## [WHAT THE TASK ASKS]
What is wanted is every line below from the one with "purple light bulb: 6 -> 5" up to and including the one with "black dumbbell: 14 -> 12", retyped exactly, pictures excluded, nothing else.

START TASK INPUTS

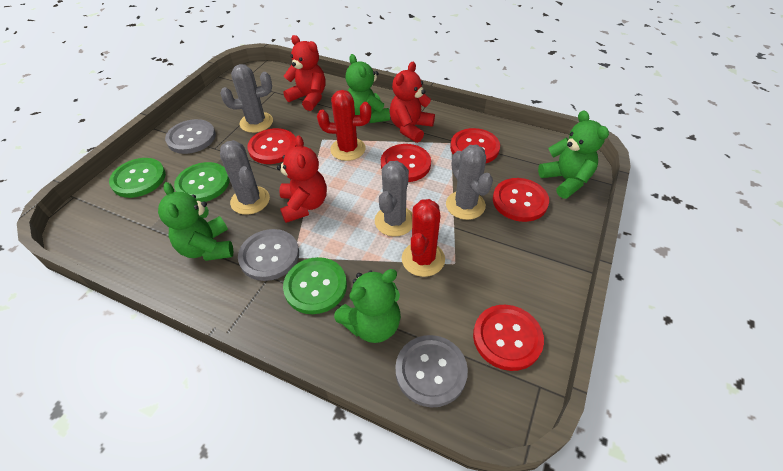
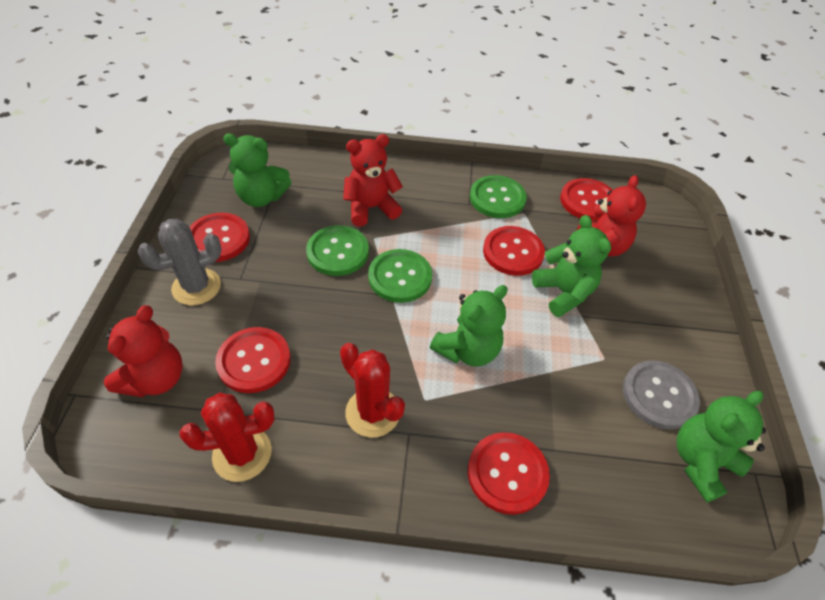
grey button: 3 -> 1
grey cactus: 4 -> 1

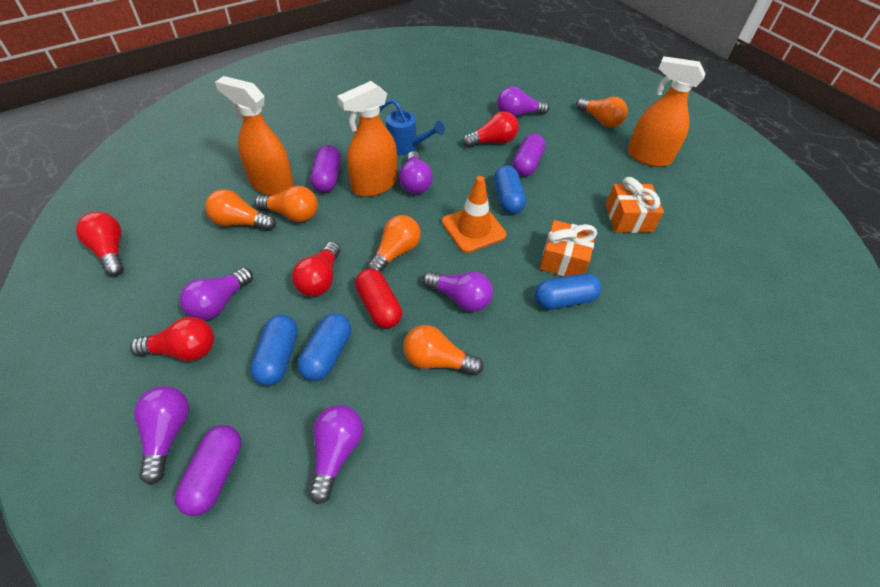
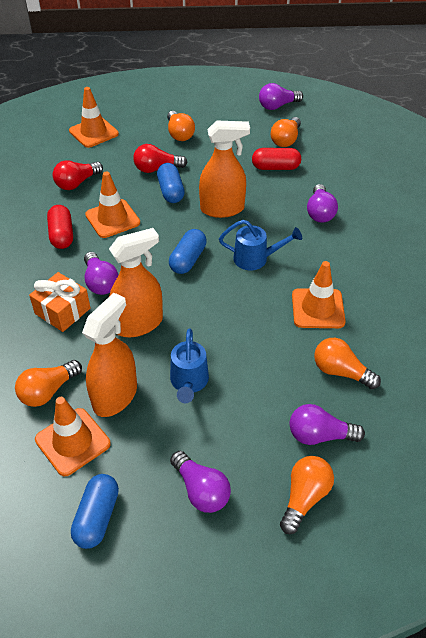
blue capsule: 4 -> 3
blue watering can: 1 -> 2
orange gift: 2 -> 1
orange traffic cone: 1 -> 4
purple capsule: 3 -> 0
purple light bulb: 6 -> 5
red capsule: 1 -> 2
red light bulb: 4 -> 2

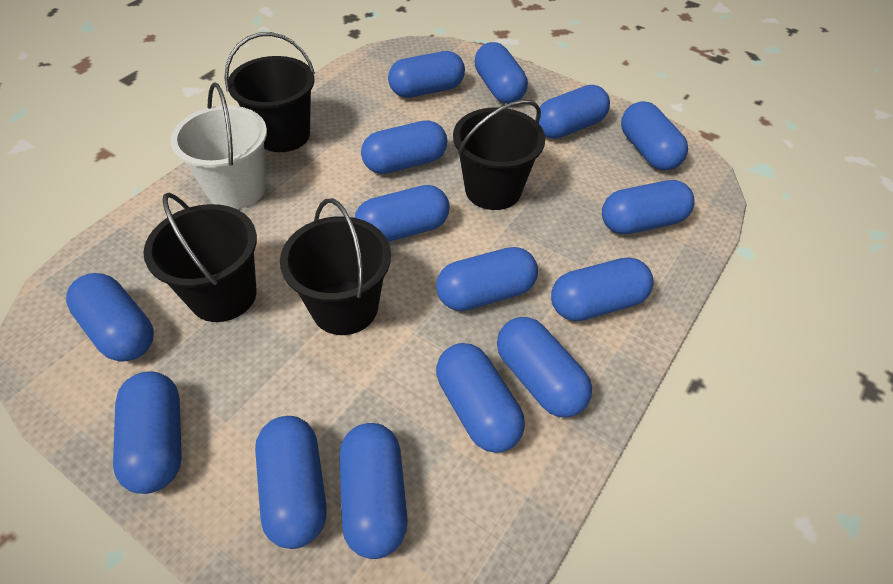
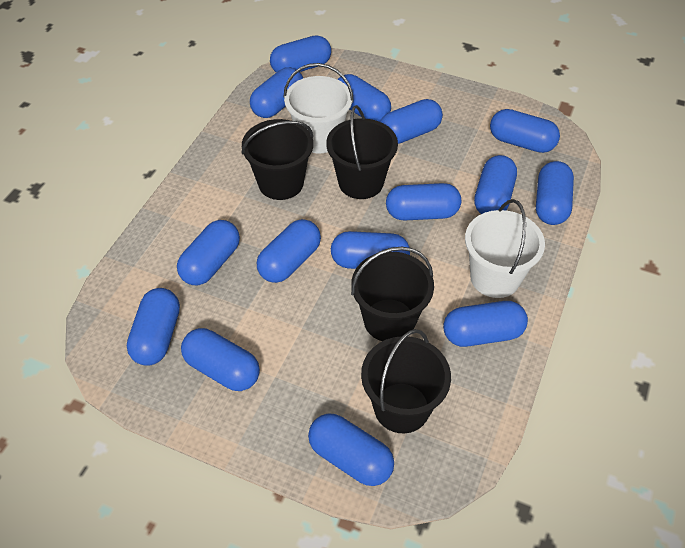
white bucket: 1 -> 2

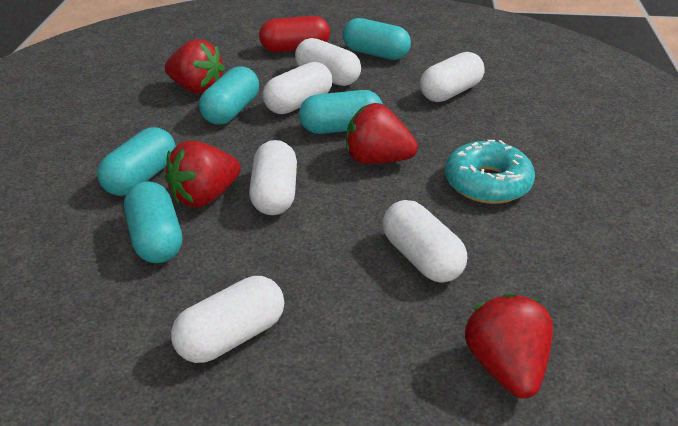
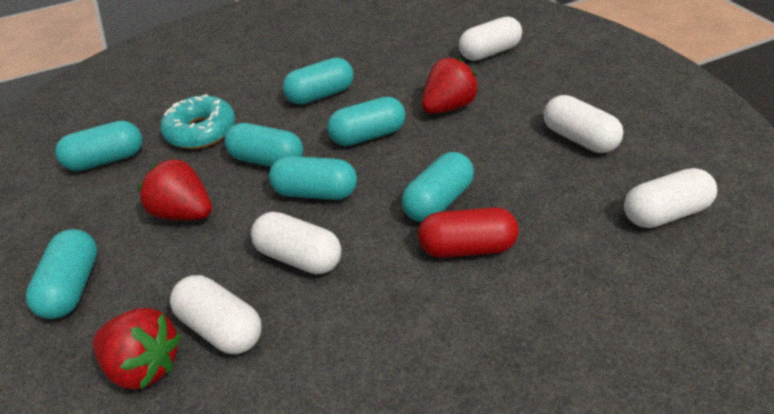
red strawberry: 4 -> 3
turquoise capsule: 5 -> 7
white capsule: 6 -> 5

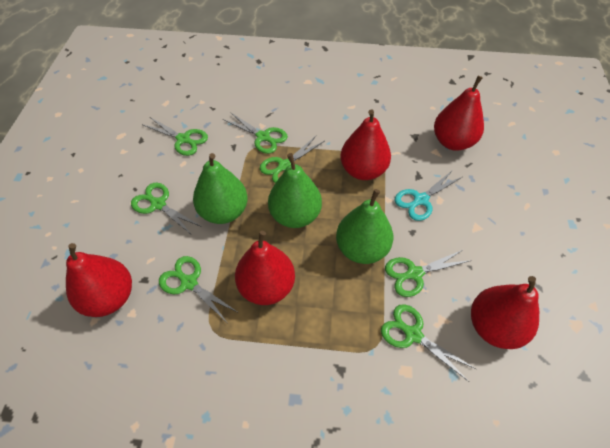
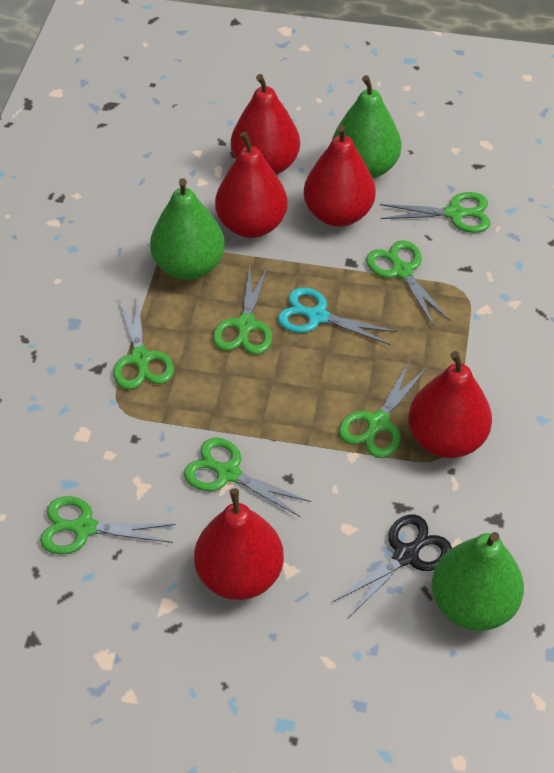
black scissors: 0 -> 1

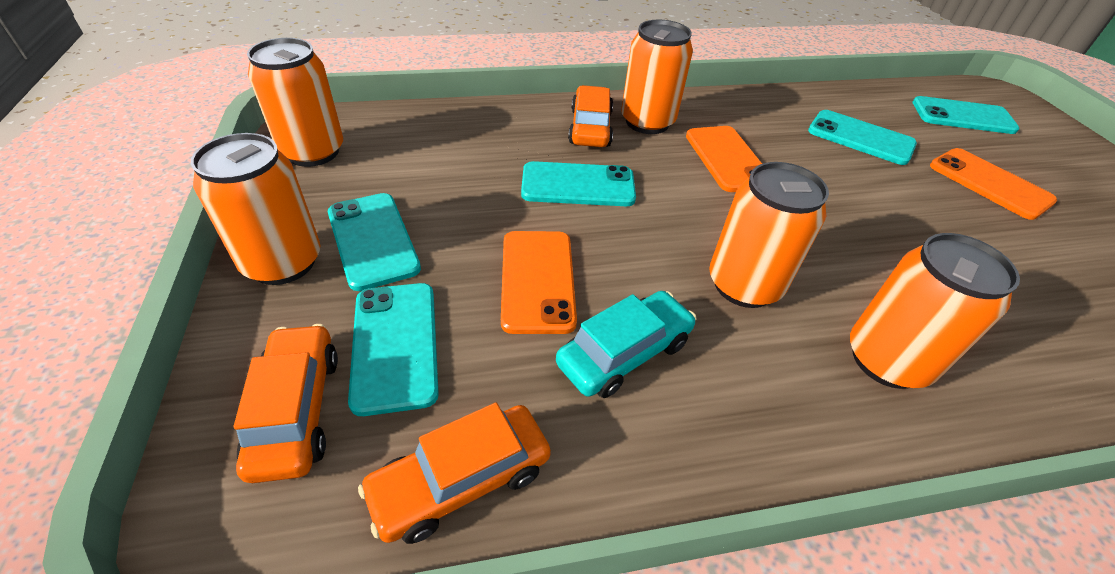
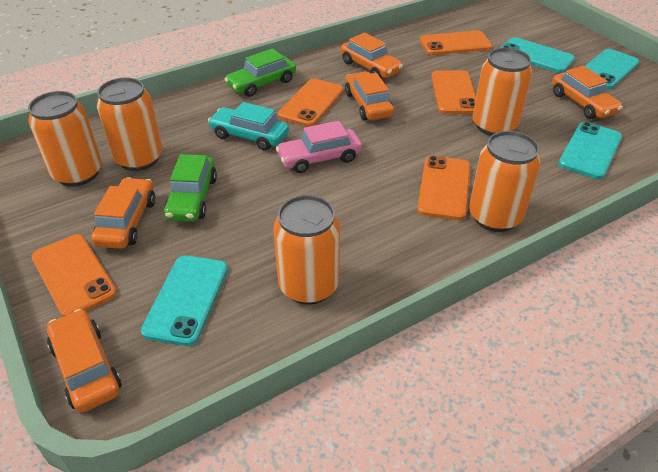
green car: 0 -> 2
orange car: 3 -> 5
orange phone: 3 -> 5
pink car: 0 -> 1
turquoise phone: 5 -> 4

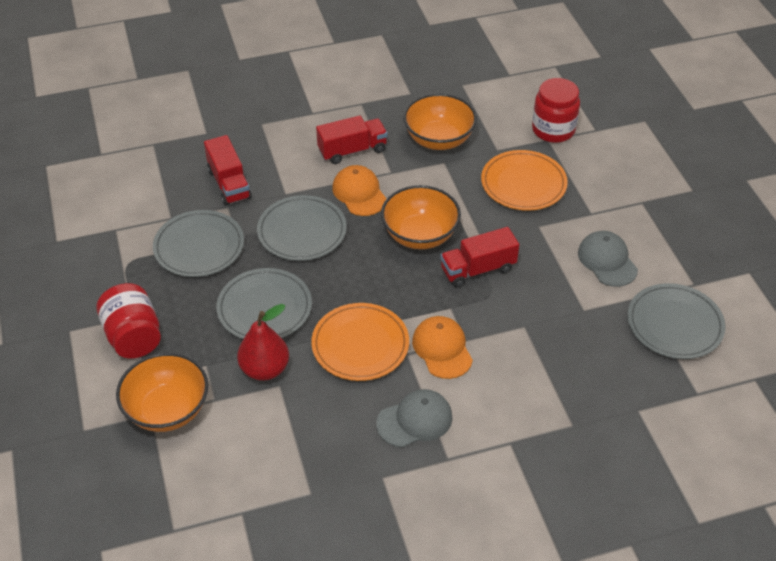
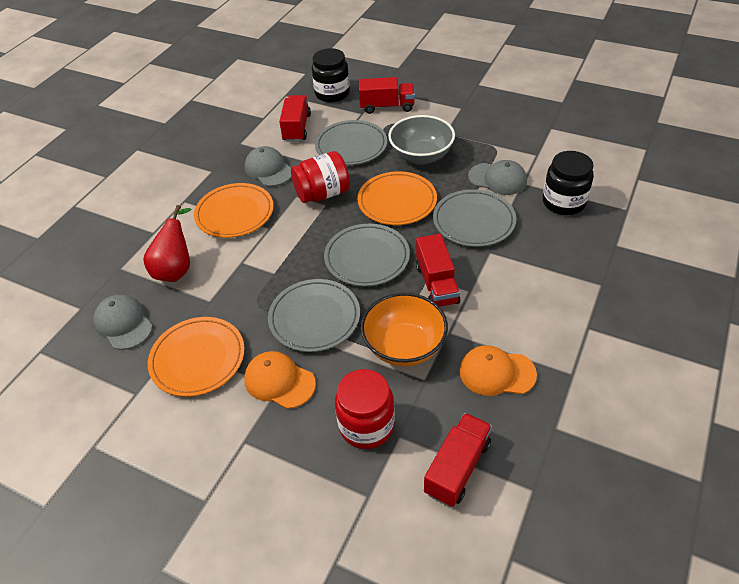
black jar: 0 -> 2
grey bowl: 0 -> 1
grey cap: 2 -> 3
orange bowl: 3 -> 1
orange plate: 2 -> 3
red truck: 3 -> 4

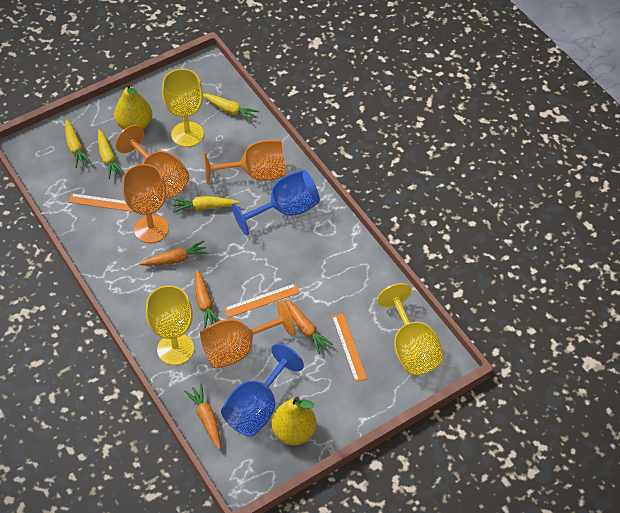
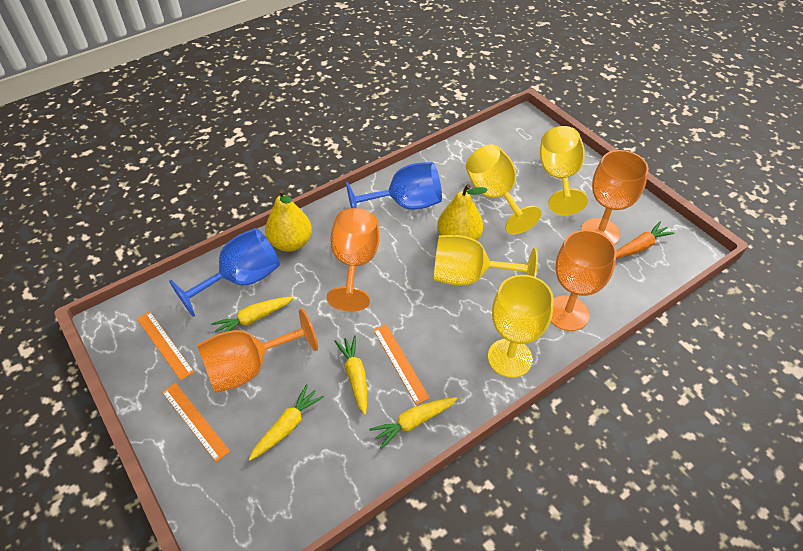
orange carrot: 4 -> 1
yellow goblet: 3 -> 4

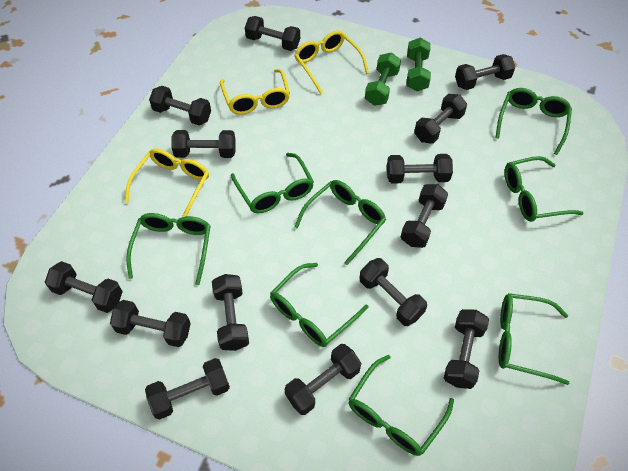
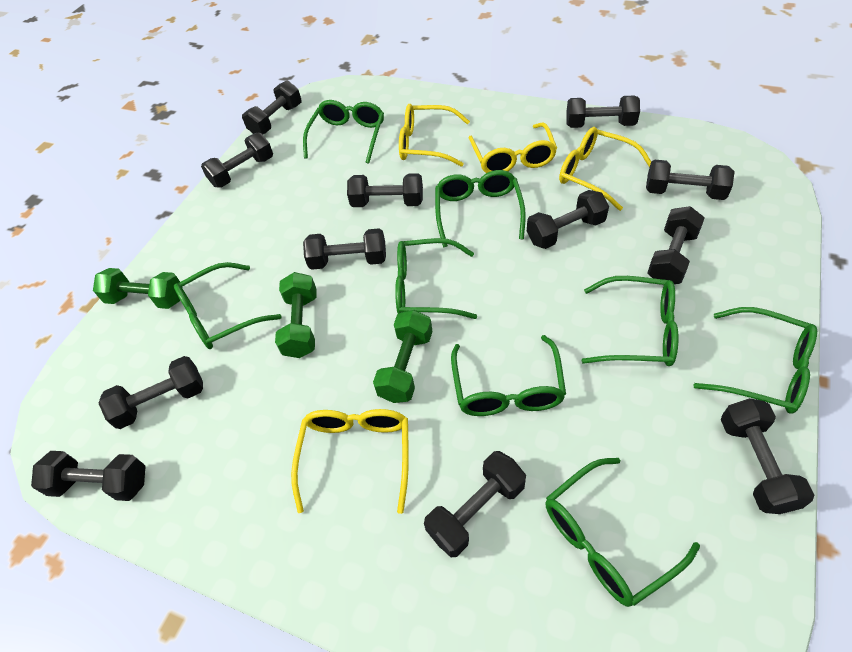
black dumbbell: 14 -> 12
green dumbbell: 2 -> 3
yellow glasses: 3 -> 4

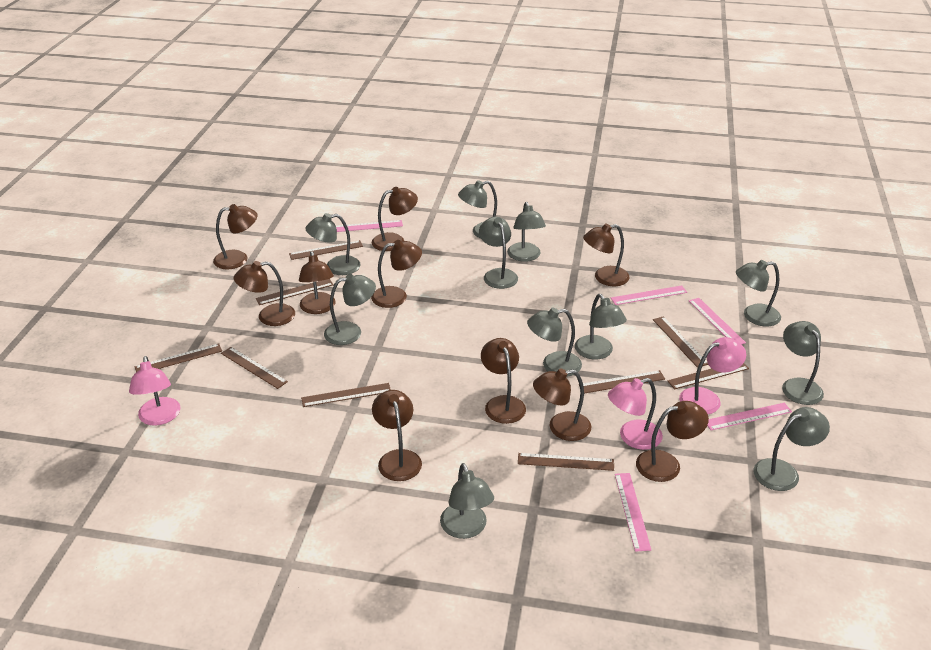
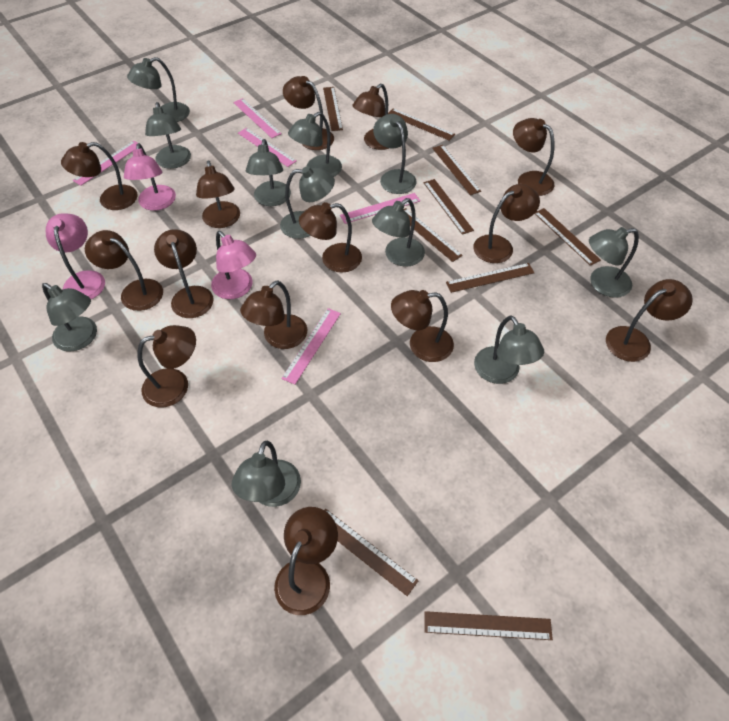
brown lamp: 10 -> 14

END TASK INPUTS

## [FINISHED TASK]
purple light bulb: 6 -> 5
red capsule: 1 -> 2
red light bulb: 4 -> 2

white bucket: 1 -> 2

red strawberry: 4 -> 3
turquoise capsule: 5 -> 7
white capsule: 6 -> 5

black scissors: 0 -> 1

green car: 0 -> 2
orange car: 3 -> 5
orange phone: 3 -> 5
pink car: 0 -> 1
turquoise phone: 5 -> 4

black jar: 0 -> 2
grey bowl: 0 -> 1
grey cap: 2 -> 3
orange bowl: 3 -> 1
orange plate: 2 -> 3
red truck: 3 -> 4

orange carrot: 4 -> 1
yellow goblet: 3 -> 4

black dumbbell: 14 -> 12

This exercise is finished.